§ **WORK INSTRUCTIONS**:
Skip the pictures. Transcribe the rest of the data below without changing a word.

(Collection entries)
== Segment start ==
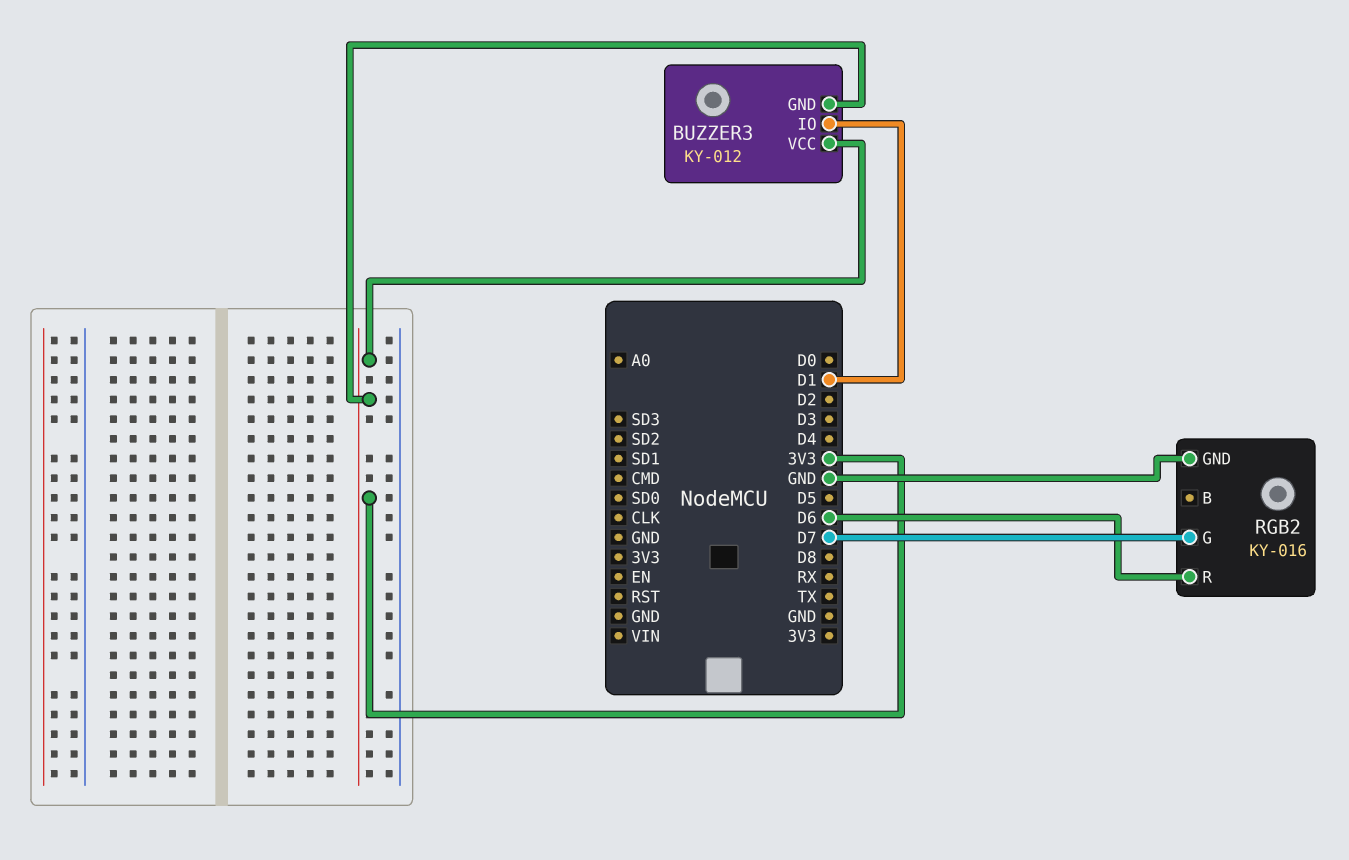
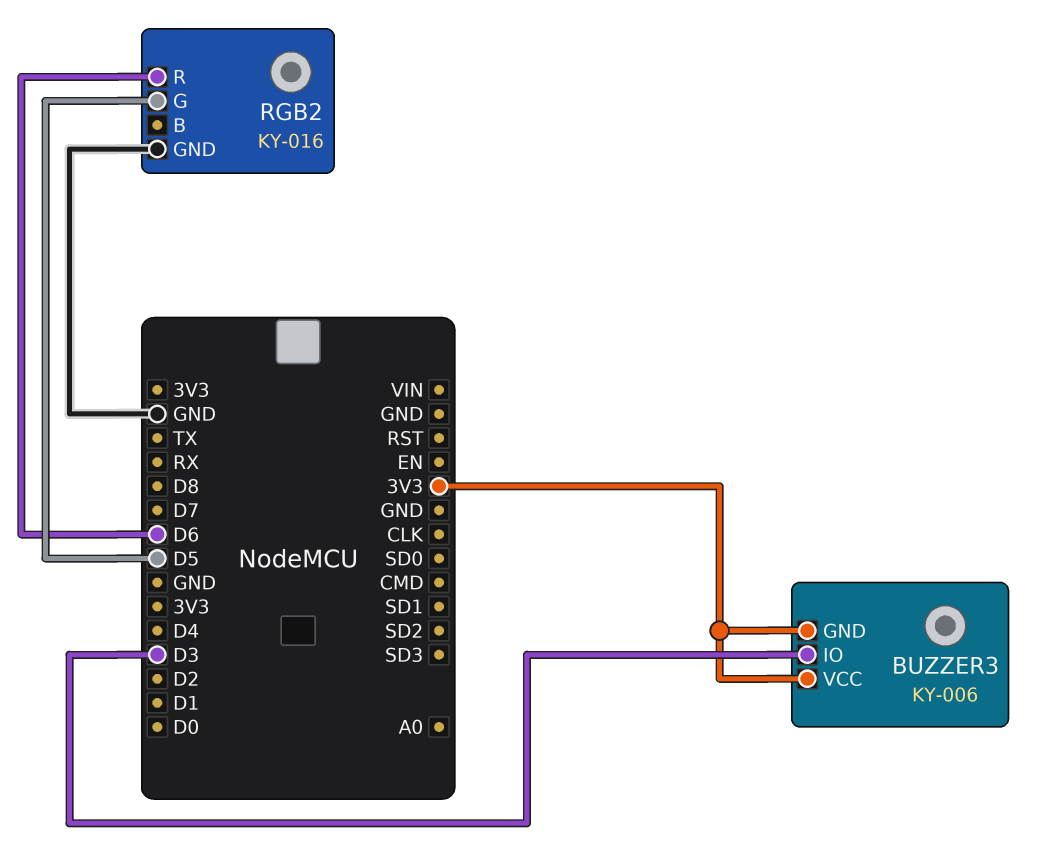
BUZZER3: KY-012 -> KY-006
BUZZER3 pin IO: D1 -> D3
RGB2 pin G: D7 -> D5

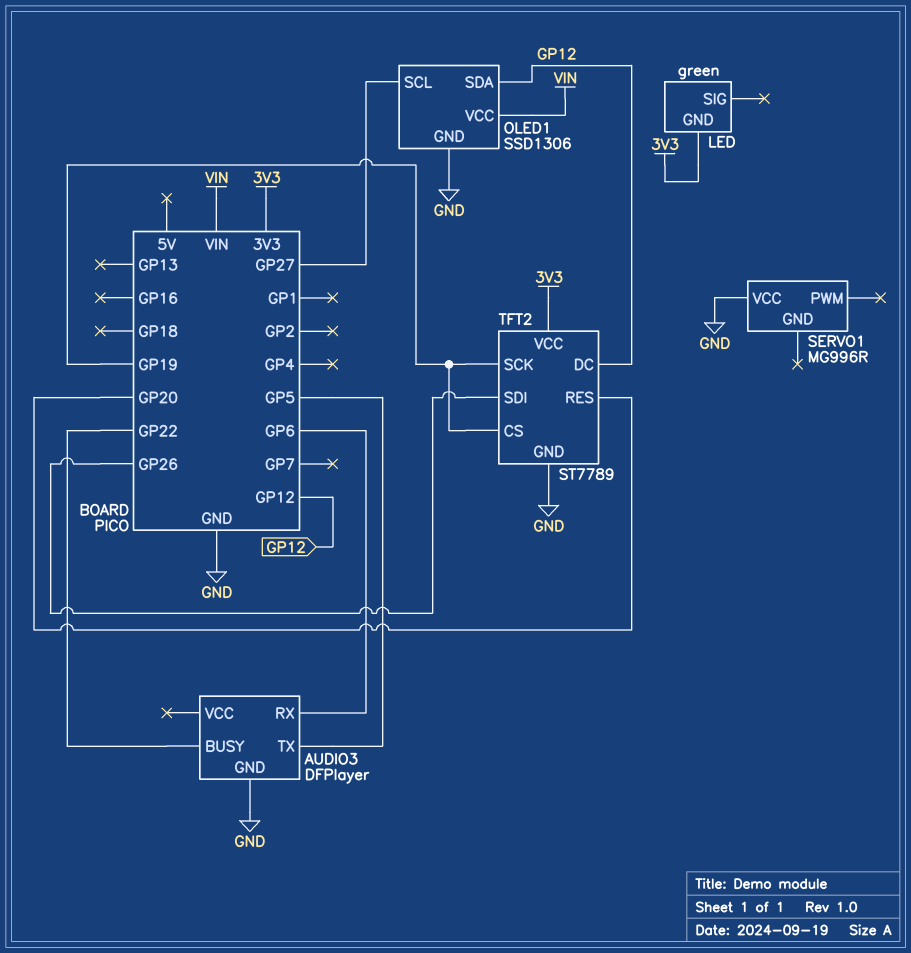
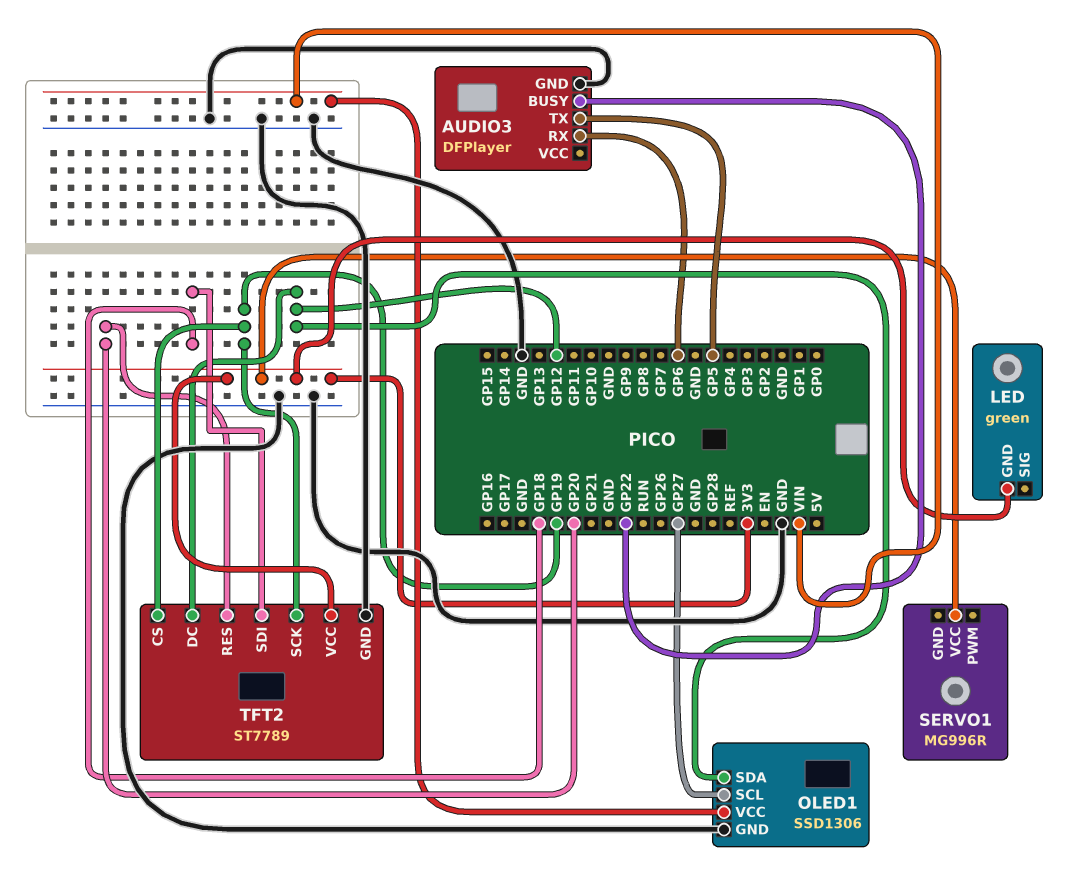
SERVO1 pin VCC: GND -> 3V3
TFT2 pin SDI: GP26 -> GP18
== Segment end ==
§ **EXERCISE RESPONSE**:
BUZZER3: KY-012 -> KY-006
BUZZER3 pin IO: D1 -> D3
RGB2 pin G: D7 -> D5

SERVO1 pin VCC: GND -> 3V3
TFT2 pin SDI: GP26 -> GP18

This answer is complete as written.